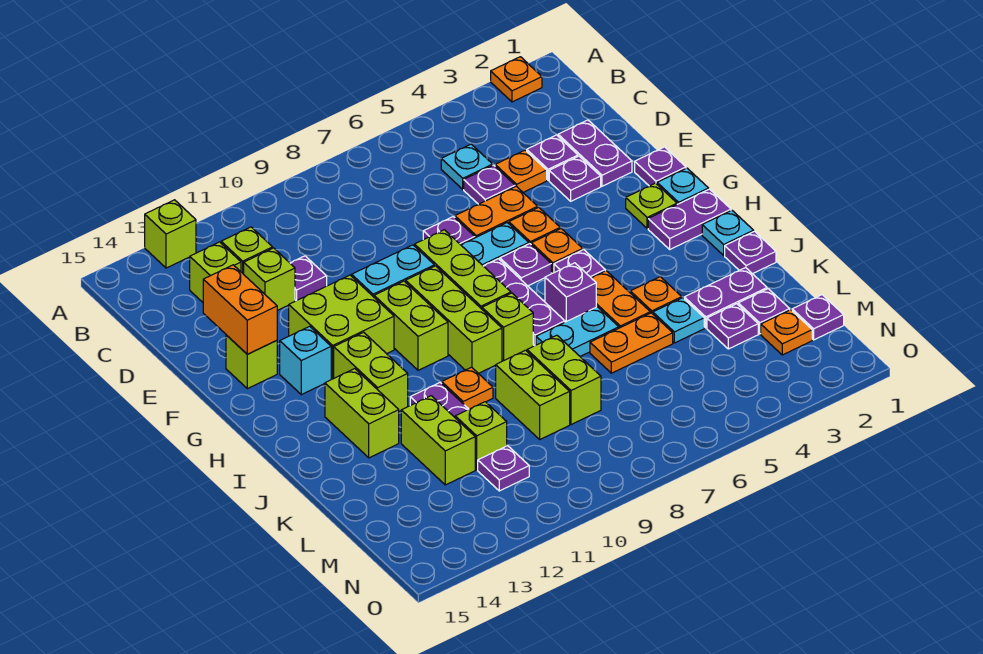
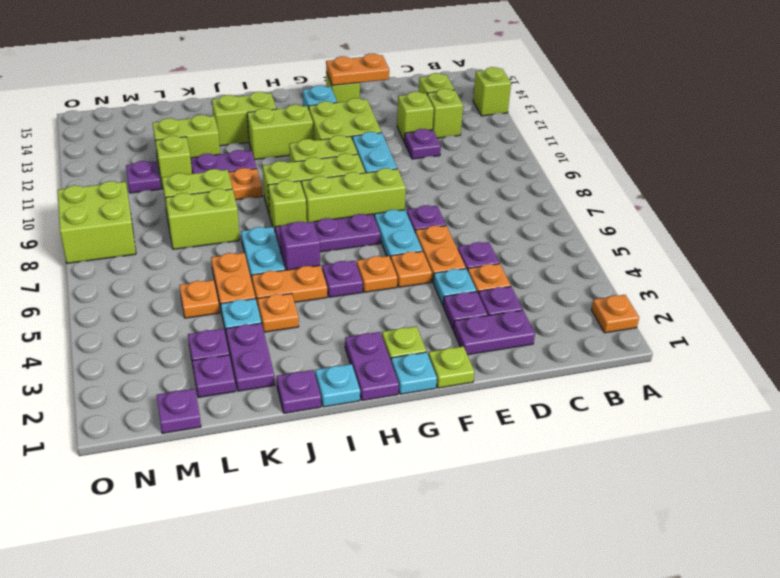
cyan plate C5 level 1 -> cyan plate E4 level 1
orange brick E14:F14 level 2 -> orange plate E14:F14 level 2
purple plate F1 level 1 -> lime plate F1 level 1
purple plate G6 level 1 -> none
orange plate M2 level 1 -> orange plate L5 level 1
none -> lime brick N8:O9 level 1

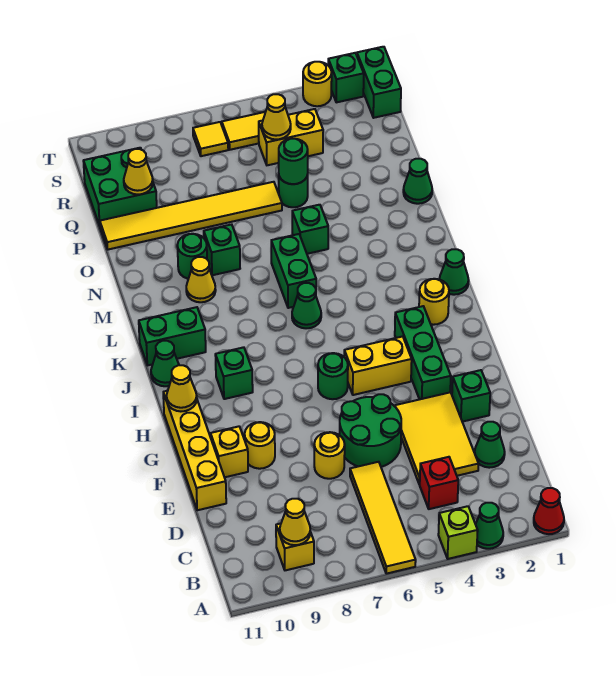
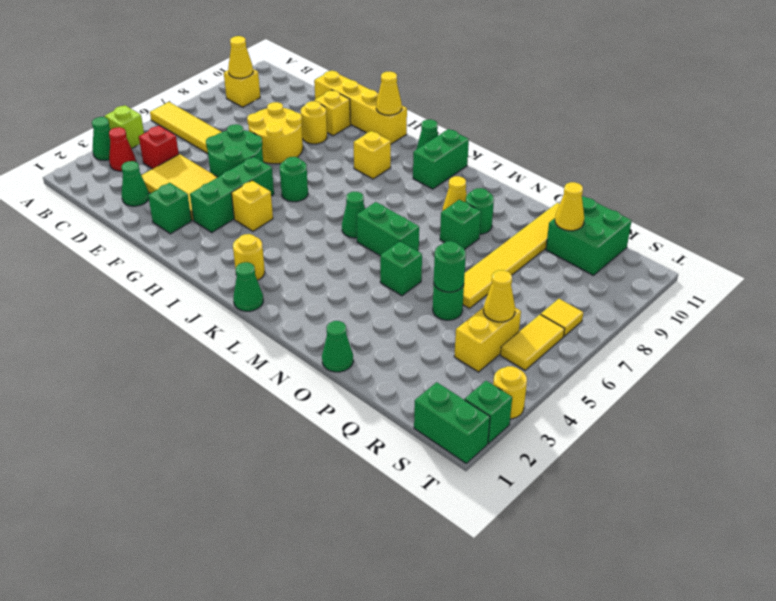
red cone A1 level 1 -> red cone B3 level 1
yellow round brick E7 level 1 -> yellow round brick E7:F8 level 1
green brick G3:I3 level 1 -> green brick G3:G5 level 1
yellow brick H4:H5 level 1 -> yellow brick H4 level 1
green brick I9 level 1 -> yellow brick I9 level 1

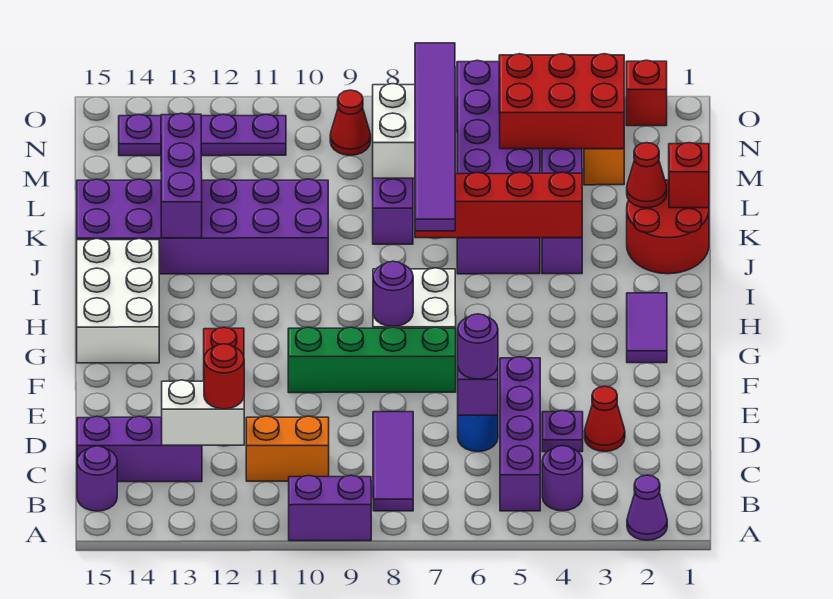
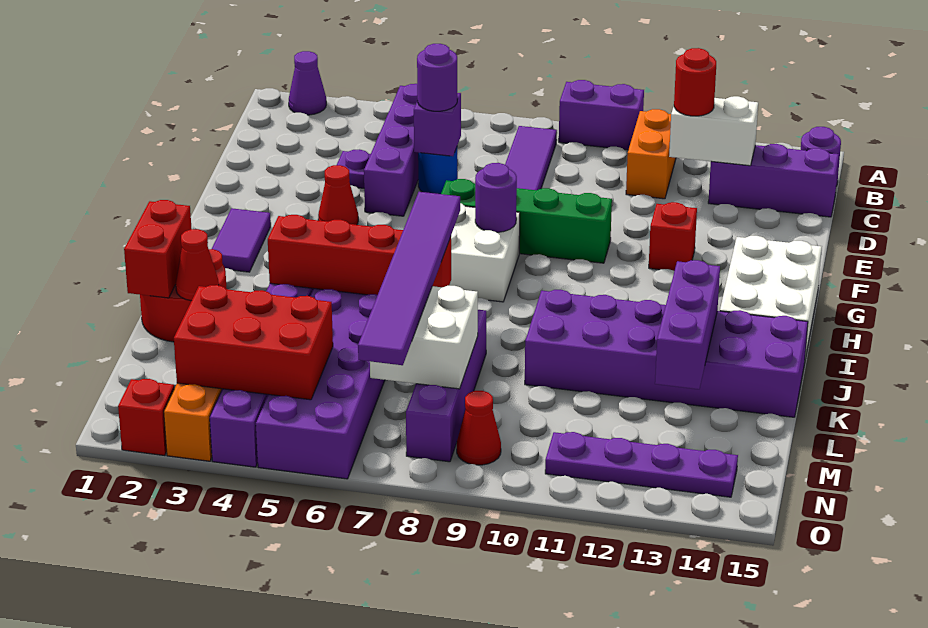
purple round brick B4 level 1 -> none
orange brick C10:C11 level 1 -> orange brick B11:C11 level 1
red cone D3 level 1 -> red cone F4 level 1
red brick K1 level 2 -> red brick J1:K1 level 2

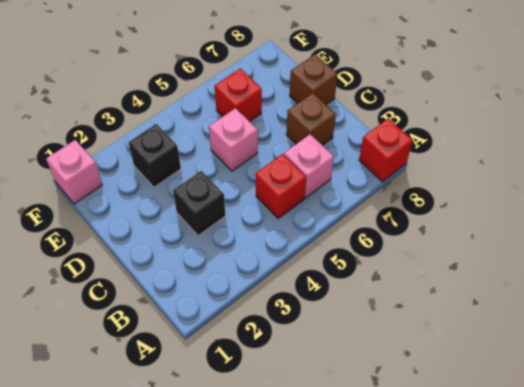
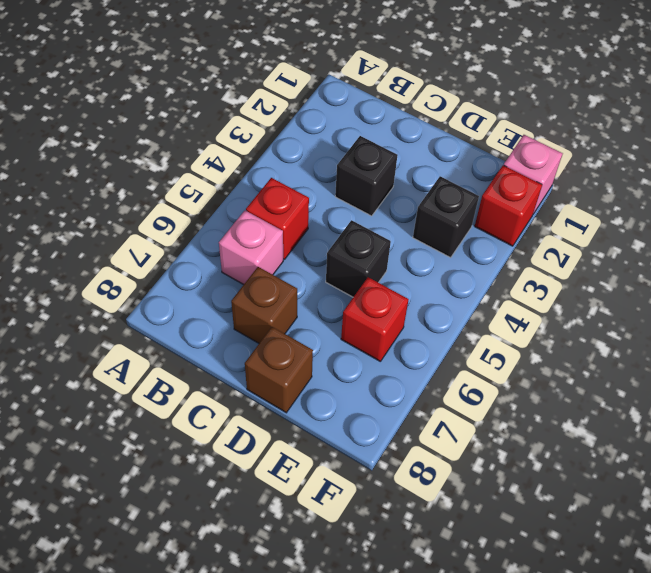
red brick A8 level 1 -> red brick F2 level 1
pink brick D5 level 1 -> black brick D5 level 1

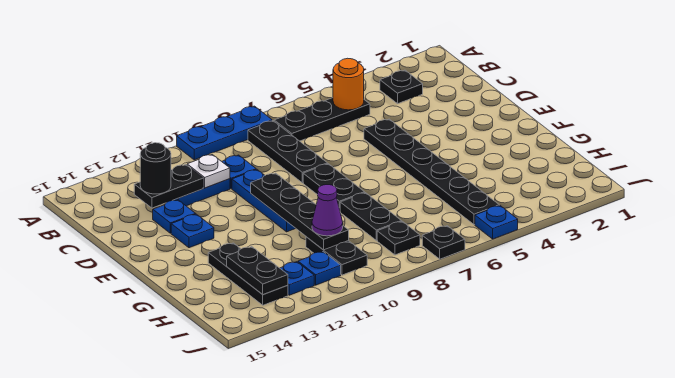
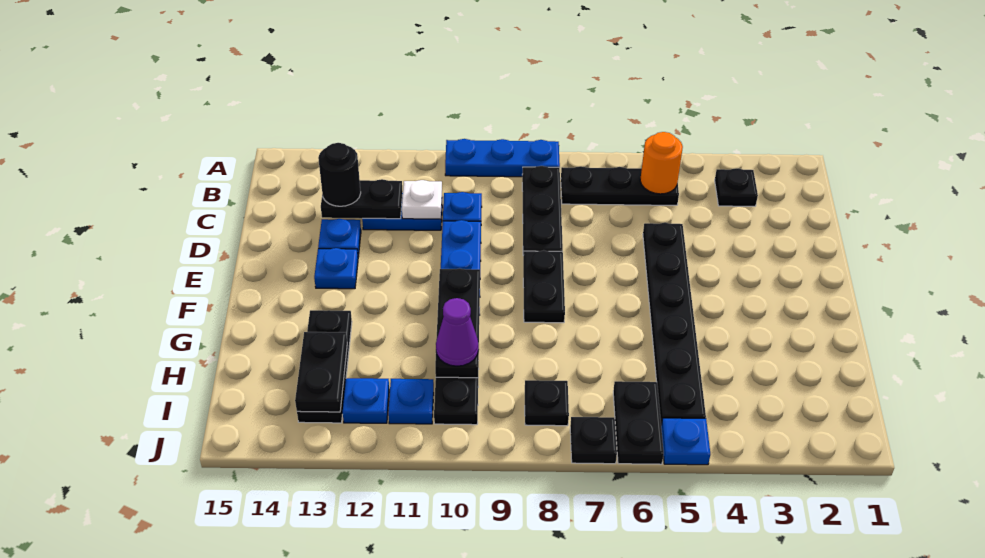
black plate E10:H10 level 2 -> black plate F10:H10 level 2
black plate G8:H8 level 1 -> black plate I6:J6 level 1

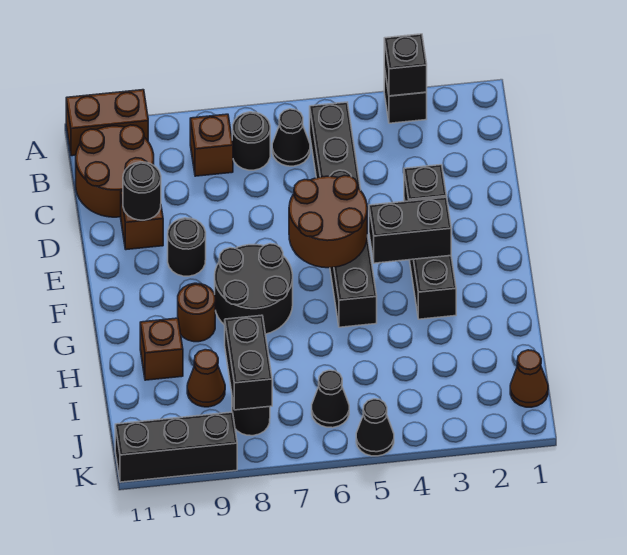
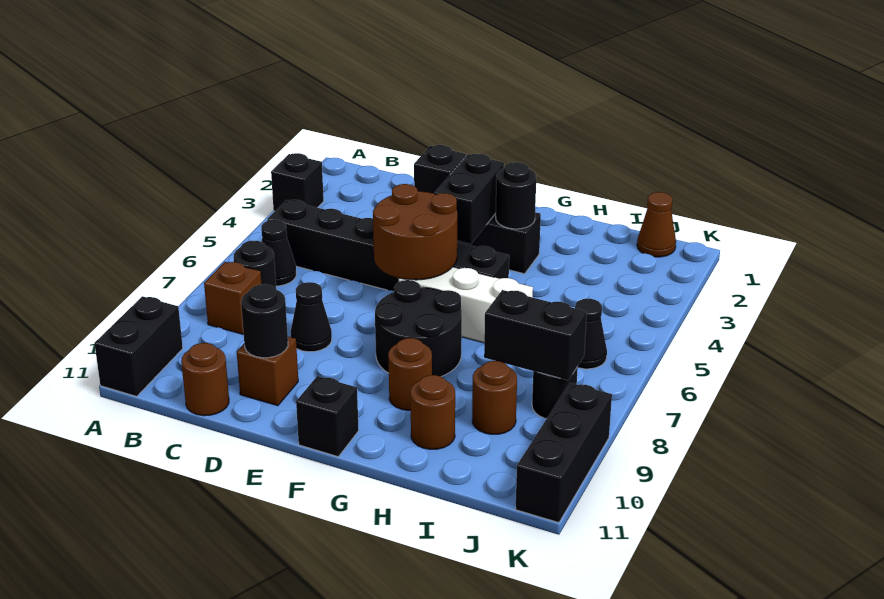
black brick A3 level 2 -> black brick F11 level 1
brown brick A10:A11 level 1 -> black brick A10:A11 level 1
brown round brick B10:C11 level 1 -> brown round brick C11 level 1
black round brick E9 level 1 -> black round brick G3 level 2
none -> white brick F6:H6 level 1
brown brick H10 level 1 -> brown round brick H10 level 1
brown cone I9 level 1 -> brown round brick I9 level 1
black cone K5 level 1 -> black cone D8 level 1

■ TASK DESCRIPTION: At the line containing "black plate G8:H8", start reproducing exactly, and stop after the last line of the listing; include both ends, and leave the pictures out.

■ ANSWER BELOW:
black plate G8:H8 level 1 -> black plate I6:J6 level 1

black brick A3 level 2 -> black brick F11 level 1
brown brick A10:A11 level 1 -> black brick A10:A11 level 1
brown round brick B10:C11 level 1 -> brown round brick C11 level 1
black round brick E9 level 1 -> black round brick G3 level 2
none -> white brick F6:H6 level 1
brown brick H10 level 1 -> brown round brick H10 level 1
brown cone I9 level 1 -> brown round brick I9 level 1
black cone K5 level 1 -> black cone D8 level 1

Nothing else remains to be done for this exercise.